*** Opening of EXERCISE INPUT ***

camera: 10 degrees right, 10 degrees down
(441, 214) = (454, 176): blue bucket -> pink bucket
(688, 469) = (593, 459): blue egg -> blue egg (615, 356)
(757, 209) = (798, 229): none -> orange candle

*** Close of EXERCISE INPUT ***
*** Opening of EXERCISE INPUT ***

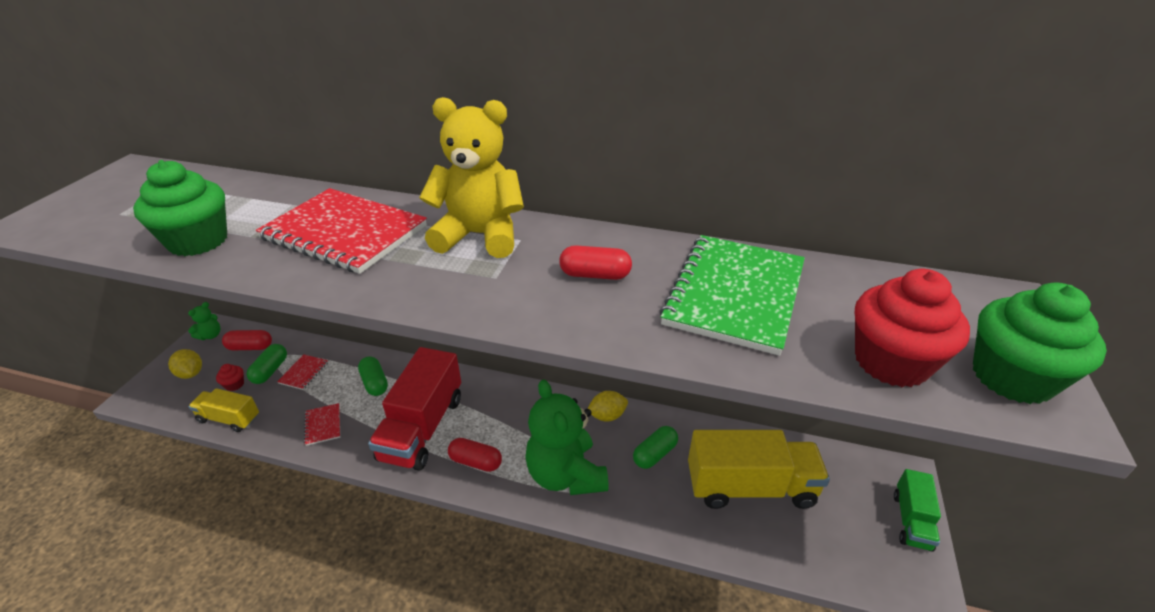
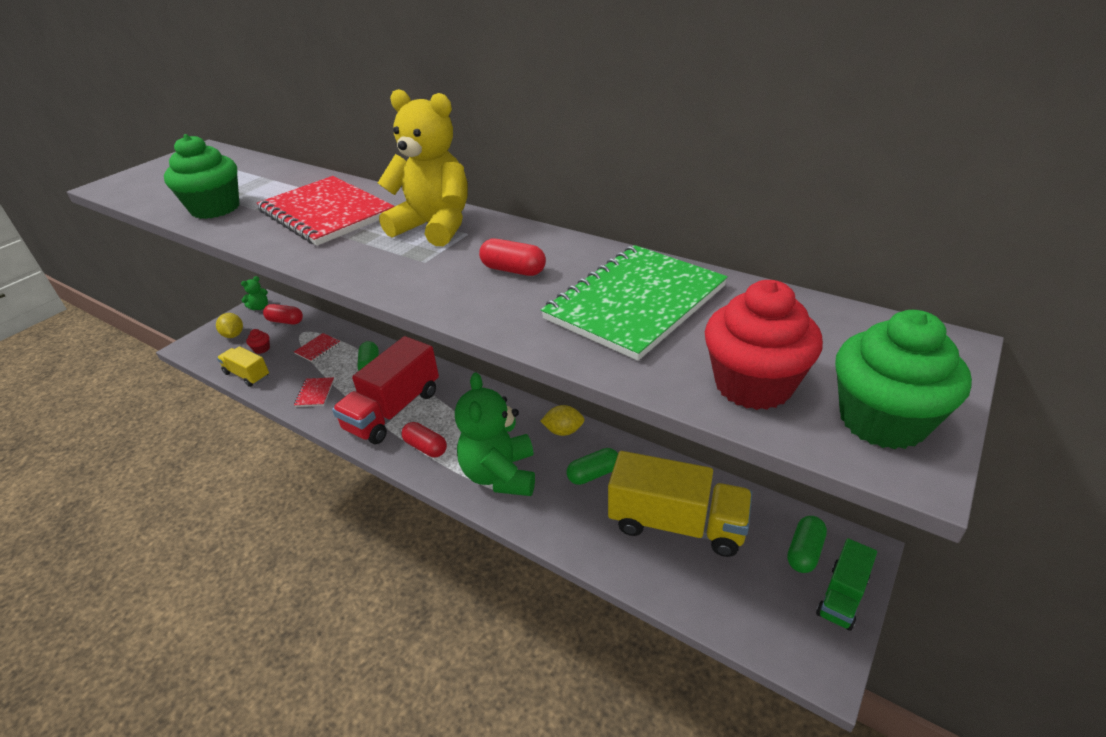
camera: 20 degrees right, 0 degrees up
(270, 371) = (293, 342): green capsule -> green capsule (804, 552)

*** Close of EXERCISE INPUT ***
*** Opening of EXERCISE INPUT ***

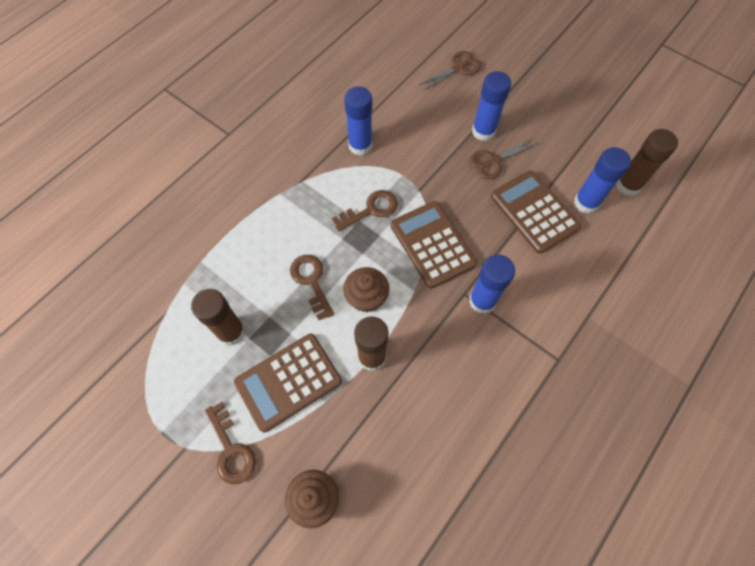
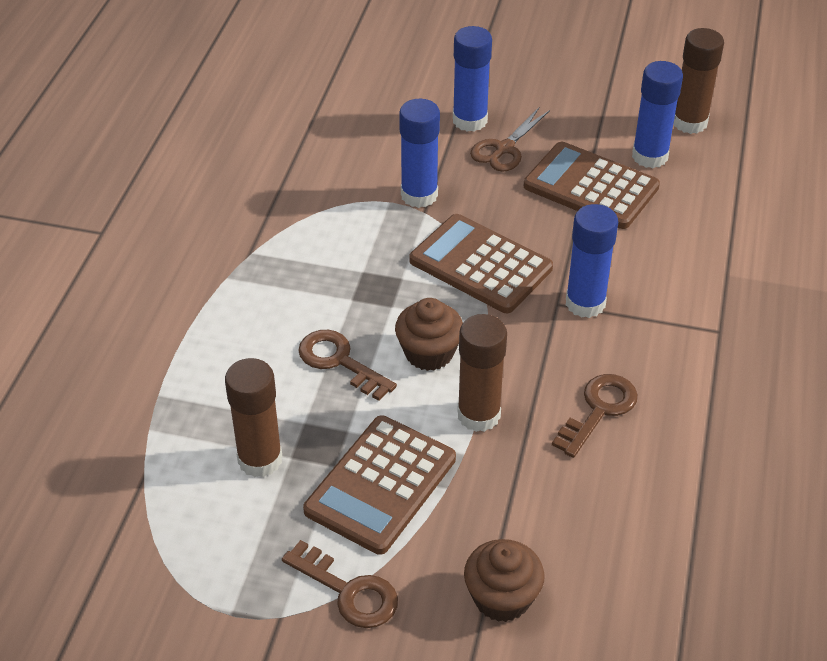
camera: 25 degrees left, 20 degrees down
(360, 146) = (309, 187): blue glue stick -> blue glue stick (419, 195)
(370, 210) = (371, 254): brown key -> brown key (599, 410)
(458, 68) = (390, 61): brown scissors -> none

*** Close of EXERCISE INPUT ***

YOUR TASK - Your reply is to repeat, unchanged, the lines above running from the one with "(688, 469) = (593, 459): blue" up to and including the one with "(757, 209) = (798, 229): none".

SOLUTION TO THE EXERCISE -
(688, 469) = (593, 459): blue egg -> blue egg (615, 356)
(757, 209) = (798, 229): none -> orange candle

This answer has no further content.